Please retype from the records below the lines between the one holding "Transcribe the sheet" and the one holding "fis''8 r8 e''8-> f''8 gis''8 f''8 |", inclusive, with every character unchanged.

> _Exercise material_:

· · · · · · ·

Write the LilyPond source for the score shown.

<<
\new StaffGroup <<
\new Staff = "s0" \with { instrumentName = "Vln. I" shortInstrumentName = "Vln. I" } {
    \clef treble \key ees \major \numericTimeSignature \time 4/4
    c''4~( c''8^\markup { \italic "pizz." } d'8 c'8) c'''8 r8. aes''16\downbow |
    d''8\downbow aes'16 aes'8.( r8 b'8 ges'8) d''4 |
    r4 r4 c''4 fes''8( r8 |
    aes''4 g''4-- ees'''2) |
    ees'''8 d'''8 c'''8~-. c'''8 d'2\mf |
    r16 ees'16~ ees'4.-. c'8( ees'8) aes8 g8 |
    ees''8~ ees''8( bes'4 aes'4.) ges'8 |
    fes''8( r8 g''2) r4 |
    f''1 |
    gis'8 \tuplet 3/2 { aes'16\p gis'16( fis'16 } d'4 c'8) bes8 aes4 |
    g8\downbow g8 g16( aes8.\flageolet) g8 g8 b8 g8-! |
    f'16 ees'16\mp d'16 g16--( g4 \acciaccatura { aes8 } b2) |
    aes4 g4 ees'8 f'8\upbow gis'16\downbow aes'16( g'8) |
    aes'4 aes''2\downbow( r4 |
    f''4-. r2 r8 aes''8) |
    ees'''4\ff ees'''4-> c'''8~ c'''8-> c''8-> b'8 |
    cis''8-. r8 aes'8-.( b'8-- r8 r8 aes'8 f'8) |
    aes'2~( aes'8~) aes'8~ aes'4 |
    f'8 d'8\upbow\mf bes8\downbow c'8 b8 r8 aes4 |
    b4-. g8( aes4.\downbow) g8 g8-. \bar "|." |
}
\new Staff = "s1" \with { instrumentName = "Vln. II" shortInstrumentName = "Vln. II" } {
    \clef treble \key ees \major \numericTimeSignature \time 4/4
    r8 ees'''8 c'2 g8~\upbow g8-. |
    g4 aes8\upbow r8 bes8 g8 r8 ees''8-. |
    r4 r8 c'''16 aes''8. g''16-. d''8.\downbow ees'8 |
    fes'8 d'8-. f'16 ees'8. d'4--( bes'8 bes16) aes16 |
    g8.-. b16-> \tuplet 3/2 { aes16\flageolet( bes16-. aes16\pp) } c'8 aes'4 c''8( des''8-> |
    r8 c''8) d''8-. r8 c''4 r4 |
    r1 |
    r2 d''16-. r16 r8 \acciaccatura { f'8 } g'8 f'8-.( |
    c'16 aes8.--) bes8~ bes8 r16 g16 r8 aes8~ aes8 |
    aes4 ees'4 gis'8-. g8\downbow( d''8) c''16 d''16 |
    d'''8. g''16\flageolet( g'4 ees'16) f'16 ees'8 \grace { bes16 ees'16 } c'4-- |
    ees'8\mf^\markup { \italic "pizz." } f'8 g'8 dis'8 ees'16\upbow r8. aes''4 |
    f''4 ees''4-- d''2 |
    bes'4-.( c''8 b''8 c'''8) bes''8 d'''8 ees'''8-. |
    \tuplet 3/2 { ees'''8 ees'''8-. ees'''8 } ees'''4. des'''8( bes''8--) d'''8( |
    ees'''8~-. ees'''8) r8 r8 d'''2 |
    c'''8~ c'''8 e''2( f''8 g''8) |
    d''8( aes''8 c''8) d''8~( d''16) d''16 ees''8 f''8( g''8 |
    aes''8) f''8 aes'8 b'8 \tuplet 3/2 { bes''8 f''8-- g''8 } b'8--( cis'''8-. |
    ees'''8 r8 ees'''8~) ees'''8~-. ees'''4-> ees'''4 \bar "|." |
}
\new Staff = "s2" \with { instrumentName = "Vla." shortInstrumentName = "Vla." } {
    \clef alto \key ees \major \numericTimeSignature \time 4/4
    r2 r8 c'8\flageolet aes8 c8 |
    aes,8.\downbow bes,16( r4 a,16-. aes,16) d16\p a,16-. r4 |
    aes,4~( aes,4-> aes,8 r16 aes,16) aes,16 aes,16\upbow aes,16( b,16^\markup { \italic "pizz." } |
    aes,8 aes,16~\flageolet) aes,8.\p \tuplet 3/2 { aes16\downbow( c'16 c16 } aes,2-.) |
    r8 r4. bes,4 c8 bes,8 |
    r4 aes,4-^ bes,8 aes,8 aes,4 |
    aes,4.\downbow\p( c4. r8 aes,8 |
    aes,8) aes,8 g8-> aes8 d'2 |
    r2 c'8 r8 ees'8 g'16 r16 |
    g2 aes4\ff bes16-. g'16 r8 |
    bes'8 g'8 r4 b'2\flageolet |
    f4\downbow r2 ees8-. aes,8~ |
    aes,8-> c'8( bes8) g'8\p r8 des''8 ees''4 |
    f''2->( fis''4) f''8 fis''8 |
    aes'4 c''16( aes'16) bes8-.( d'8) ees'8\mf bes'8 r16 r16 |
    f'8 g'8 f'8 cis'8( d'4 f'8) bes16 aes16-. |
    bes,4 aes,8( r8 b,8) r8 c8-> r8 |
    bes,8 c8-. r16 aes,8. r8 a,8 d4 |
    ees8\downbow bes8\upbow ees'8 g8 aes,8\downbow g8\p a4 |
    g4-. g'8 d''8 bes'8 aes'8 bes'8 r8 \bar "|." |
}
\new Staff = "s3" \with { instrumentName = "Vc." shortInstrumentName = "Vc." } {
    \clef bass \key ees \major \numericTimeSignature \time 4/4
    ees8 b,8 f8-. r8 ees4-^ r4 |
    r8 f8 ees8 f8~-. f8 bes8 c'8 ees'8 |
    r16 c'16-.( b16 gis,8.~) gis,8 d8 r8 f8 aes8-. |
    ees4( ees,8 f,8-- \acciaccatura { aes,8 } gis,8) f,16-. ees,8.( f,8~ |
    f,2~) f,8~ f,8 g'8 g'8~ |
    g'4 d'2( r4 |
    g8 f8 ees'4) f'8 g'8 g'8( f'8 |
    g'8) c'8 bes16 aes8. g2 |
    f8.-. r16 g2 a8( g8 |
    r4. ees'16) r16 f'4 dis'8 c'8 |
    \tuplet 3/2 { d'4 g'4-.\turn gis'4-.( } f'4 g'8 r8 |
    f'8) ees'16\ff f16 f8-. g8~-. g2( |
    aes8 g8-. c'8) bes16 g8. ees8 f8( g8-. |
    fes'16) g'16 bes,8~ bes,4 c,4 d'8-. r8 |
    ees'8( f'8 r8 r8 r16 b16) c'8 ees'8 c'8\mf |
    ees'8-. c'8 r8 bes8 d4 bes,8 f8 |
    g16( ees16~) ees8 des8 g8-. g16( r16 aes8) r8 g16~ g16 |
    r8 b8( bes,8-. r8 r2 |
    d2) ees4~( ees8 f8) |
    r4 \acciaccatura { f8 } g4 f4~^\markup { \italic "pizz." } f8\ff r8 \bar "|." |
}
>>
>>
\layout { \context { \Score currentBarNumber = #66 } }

· · · · · · ·

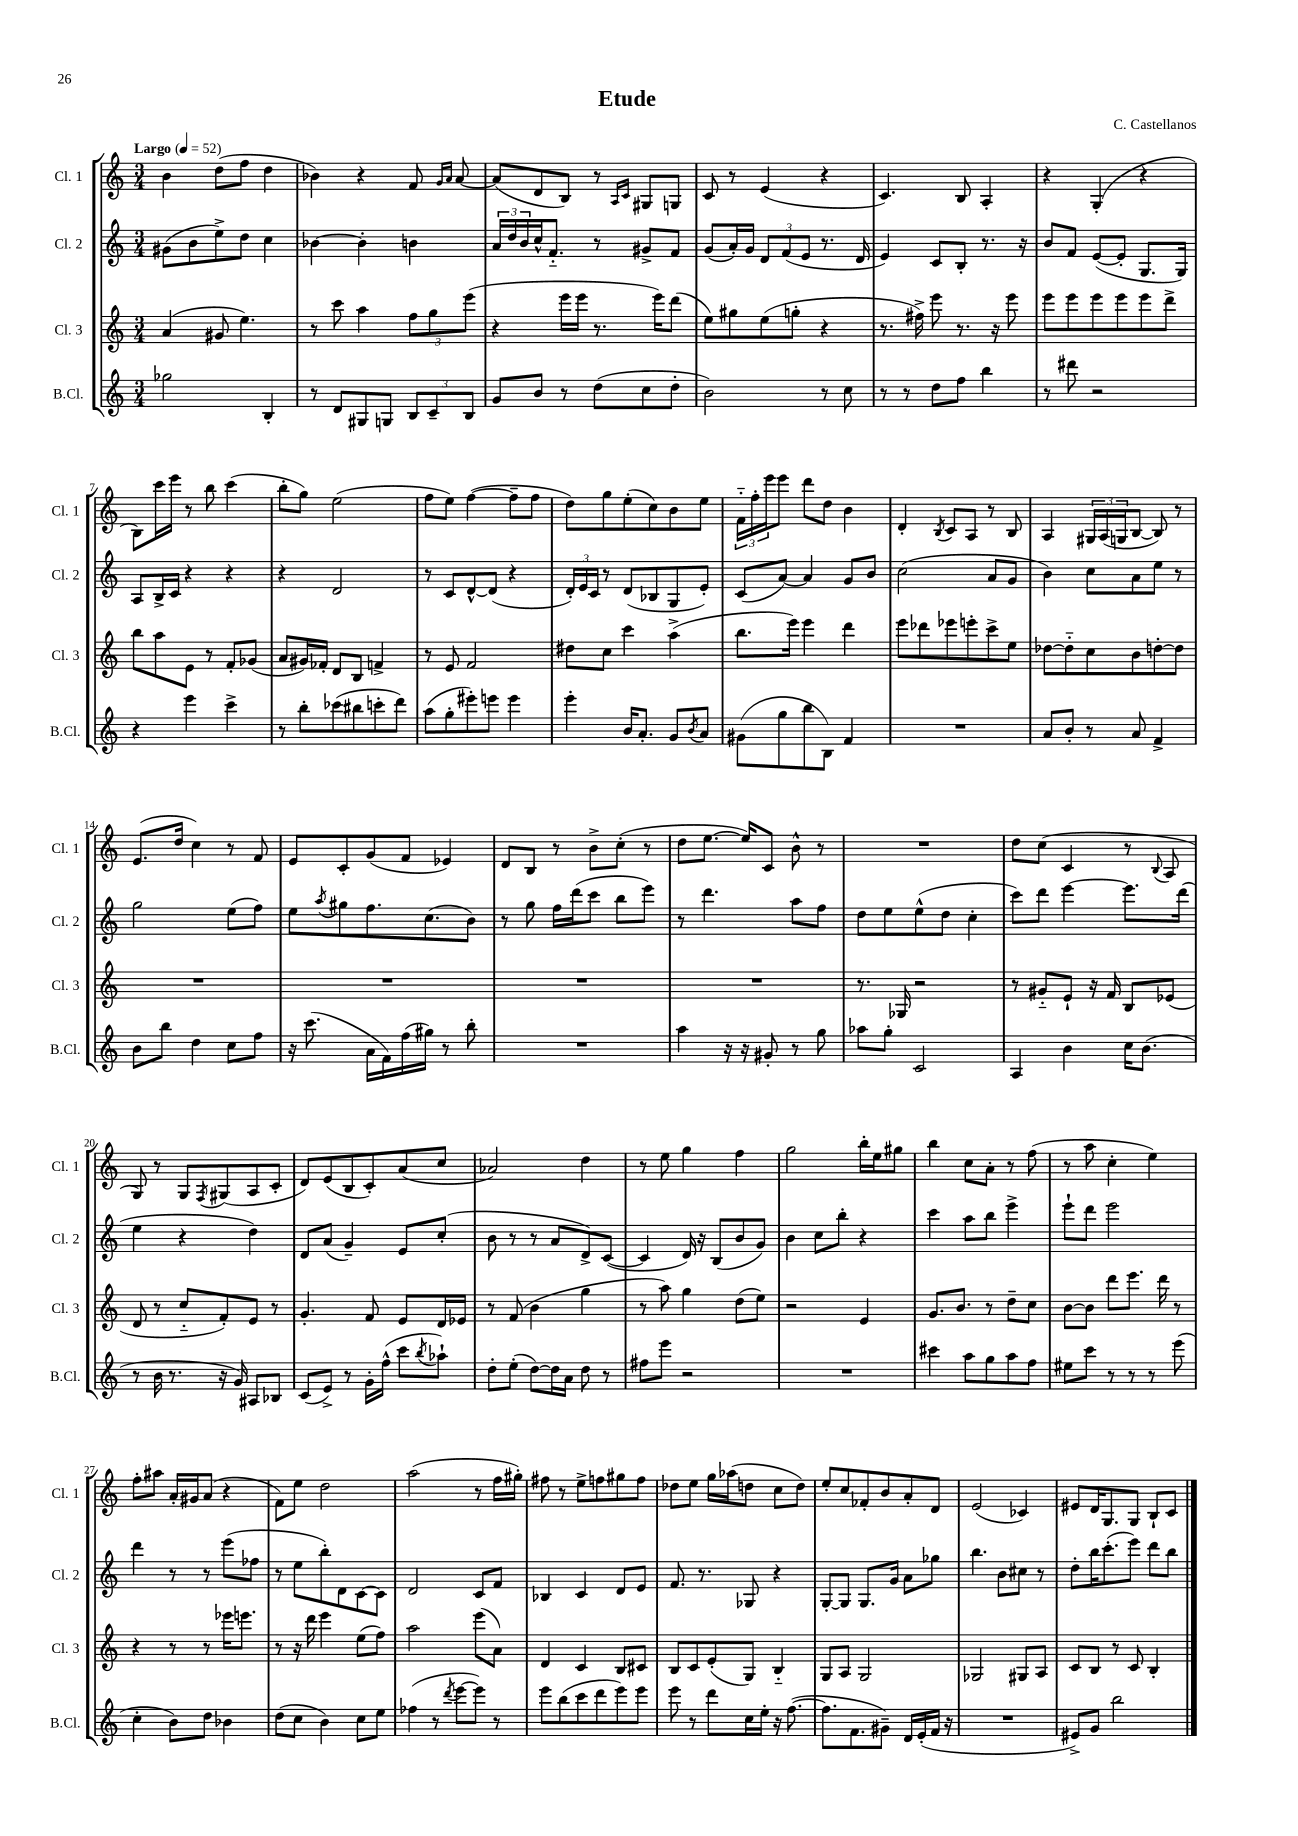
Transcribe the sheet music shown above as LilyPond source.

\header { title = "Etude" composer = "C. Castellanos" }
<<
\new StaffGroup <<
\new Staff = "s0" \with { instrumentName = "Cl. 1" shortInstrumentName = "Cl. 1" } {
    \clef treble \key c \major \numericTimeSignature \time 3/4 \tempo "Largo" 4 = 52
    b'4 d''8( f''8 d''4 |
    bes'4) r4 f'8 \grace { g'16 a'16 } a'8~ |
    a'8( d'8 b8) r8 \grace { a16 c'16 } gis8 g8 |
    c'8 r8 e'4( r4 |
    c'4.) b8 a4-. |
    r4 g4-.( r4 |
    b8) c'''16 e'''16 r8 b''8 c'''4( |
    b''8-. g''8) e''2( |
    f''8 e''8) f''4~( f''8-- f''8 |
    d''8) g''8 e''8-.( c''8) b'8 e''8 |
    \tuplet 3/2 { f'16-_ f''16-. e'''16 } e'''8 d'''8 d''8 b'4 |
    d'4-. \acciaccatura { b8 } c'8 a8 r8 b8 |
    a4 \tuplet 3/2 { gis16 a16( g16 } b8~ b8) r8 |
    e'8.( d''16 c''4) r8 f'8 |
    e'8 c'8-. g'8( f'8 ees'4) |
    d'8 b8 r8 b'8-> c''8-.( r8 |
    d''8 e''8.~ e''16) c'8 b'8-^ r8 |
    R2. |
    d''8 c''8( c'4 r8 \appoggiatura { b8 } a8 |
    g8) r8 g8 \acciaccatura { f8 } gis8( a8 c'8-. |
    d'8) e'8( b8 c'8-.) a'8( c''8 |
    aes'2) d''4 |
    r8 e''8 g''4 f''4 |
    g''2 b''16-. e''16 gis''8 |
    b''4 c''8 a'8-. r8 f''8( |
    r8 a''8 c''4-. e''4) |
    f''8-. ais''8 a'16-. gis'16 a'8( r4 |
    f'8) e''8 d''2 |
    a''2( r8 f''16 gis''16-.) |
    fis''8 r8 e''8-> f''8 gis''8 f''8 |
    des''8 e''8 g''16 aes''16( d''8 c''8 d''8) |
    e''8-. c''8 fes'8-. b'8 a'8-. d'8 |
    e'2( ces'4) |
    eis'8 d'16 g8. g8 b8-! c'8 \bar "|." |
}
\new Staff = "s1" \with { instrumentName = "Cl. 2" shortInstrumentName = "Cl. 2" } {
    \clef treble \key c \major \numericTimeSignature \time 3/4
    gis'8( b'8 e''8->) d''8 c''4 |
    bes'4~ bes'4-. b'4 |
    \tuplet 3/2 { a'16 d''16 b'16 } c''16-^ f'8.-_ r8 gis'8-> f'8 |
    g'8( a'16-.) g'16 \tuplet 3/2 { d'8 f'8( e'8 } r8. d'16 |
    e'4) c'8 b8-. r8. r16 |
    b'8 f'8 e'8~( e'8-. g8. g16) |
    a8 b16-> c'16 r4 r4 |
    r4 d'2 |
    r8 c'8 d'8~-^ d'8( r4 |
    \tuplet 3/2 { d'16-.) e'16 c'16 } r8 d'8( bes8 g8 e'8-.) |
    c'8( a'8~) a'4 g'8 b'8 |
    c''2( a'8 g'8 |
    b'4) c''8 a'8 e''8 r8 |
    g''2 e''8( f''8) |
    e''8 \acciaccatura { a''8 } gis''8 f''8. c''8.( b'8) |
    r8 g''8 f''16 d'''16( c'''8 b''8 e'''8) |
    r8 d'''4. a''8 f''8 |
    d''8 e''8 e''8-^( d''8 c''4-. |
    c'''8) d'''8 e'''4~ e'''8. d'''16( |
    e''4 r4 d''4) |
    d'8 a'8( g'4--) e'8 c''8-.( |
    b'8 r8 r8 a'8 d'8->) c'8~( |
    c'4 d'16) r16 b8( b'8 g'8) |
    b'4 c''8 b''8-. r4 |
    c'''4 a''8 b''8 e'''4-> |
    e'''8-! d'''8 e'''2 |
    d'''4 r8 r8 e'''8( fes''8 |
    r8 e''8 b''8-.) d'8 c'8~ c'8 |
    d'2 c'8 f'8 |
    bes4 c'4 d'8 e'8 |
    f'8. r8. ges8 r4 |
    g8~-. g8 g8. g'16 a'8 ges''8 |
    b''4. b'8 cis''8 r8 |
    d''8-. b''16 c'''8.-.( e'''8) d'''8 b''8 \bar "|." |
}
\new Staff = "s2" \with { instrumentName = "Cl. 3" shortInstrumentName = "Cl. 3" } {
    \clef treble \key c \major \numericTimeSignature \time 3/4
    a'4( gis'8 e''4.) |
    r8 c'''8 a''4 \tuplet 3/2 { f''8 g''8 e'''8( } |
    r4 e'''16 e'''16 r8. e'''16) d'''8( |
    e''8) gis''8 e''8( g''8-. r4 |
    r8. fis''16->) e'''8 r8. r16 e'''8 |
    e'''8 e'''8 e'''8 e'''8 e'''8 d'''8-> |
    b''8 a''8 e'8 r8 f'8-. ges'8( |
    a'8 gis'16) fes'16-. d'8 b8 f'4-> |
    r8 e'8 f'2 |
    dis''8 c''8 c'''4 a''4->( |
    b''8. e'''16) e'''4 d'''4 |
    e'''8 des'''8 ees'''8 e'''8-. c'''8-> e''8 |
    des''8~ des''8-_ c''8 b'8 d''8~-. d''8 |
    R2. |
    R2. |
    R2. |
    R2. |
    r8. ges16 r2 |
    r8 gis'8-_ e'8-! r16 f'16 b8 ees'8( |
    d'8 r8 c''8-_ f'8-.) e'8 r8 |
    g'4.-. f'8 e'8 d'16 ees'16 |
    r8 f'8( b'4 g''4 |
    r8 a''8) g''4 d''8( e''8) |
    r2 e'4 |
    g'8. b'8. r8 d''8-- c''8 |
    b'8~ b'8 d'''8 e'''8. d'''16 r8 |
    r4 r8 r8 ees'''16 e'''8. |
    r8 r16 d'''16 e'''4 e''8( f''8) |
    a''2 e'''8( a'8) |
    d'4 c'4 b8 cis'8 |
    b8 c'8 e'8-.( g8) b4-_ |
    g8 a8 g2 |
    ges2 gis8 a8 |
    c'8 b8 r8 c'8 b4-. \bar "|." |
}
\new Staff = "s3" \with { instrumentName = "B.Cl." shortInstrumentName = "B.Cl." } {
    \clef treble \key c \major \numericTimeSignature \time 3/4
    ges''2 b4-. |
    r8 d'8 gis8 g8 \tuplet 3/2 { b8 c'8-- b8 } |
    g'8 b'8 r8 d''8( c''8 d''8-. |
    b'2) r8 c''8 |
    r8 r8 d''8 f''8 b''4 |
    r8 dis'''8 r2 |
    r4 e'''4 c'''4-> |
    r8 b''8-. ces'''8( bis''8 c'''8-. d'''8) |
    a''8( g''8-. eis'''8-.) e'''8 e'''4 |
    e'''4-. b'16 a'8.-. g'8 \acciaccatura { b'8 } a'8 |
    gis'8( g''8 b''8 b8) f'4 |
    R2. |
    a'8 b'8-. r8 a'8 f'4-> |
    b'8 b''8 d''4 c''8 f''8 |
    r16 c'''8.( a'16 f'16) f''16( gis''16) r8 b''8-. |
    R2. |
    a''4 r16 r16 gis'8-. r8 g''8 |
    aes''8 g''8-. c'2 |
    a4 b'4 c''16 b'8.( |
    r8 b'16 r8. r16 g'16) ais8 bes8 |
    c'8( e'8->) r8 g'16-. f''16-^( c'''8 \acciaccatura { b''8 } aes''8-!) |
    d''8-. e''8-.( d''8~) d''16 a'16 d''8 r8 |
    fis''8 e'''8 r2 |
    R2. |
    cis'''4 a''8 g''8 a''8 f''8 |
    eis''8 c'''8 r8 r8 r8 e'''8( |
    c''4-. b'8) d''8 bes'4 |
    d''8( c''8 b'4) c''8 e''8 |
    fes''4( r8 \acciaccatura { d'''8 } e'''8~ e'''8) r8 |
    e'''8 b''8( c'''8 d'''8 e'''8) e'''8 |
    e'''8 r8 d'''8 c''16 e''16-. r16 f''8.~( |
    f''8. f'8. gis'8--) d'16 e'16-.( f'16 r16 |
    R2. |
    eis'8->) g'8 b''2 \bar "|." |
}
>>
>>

· · · · · · ·

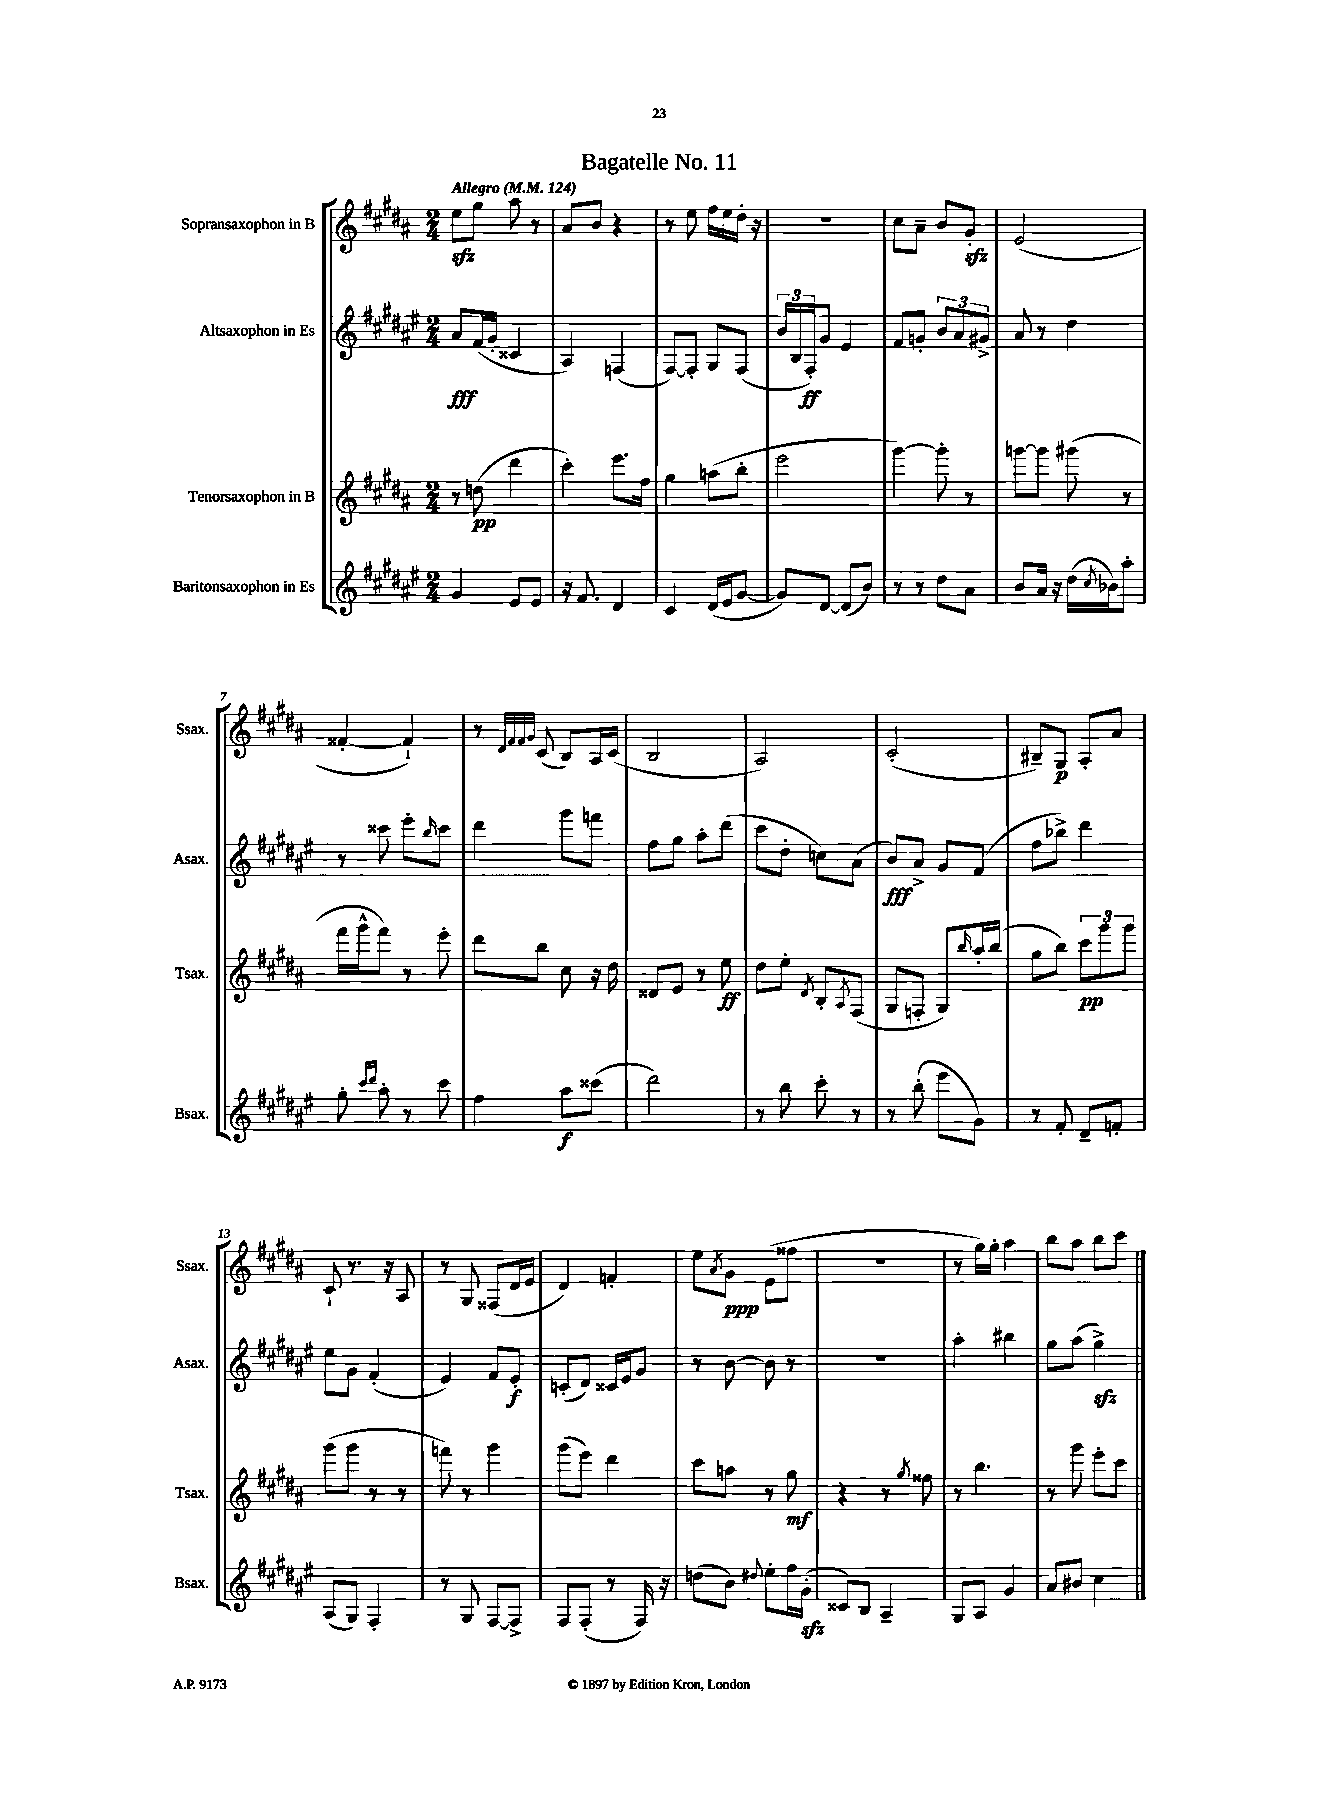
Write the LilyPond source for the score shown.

· · · · · · ·

> _Result for this exercise_:
Transcribe the sheet music shown above as LilyPond source.

\header { title = "Etude" composer = "C. Castellanos" }
<<
\new StaffGroup <<
\new Staff = "s0" \with { instrumentName = "Cl. 1" shortInstrumentName = "Cl. 1" } {
    \clef treble \key c \major \numericTimeSignature \time 3/4 \tempo "Largo" 4 = 52
    b'4 d''8( f''8 d''4 |
    bes'4) r4 f'8 \grace { g'16 a'16 } a'8~ |
    a'8( d'8 b8) r8 \grace { a16 c'16 } gis8 g8 |
    c'8 r8 e'4( r4 |
    c'4.) b8 a4-. |
    r4 g4-.( r4 |
    b8) c'''16 e'''16 r8 b''8 c'''4( |
    b''8-. g''8) e''2( |
    f''8 e''8) f''4~( f''8-- f''8 |
    d''8) g''8 e''8-.( c''8) b'8 e''8 |
    \tuplet 3/2 { f'16-_ f''16-. e'''16 } e'''8 d'''8 d''8 b'4 |
    d'4-. \acciaccatura { b8 } c'8 a8 r8 b8 |
    a4 \tuplet 3/2 { gis16 a16( g16 } b8~ b8) r8 |
    e'8.( d''16 c''4) r8 f'8 |
    e'8 c'8-. g'8( f'8 ees'4) |
    d'8 b8 r8 b'8-> c''8-.( r8 |
    d''8 e''8.~ e''16) c'8 b'8-^ r8 |
    R2. |
    d''8 c''8( c'4 r8 \appoggiatura { b8 } a8 |
    g8) r8 g8 \acciaccatura { f8 } gis8( a8 c'8-. |
    d'8) e'8( b8 c'8-.) a'8( c''8 |
    aes'2) d''4 |
    r8 e''8 g''4 f''4 |
    g''2 b''16-. e''16 gis''8 |
    b''4 c''8 a'8-. r8 f''8( |
    r8 a''8 c''4-. e''4) |
    f''8-. ais''8 a'16-. gis'16 a'8( r4 |
    f'8) e''8 d''2 |
    a''2( r8 f''16 gis''16-.) |
    fis''8 r8 e''8-> f''8 gis''8 f''8 |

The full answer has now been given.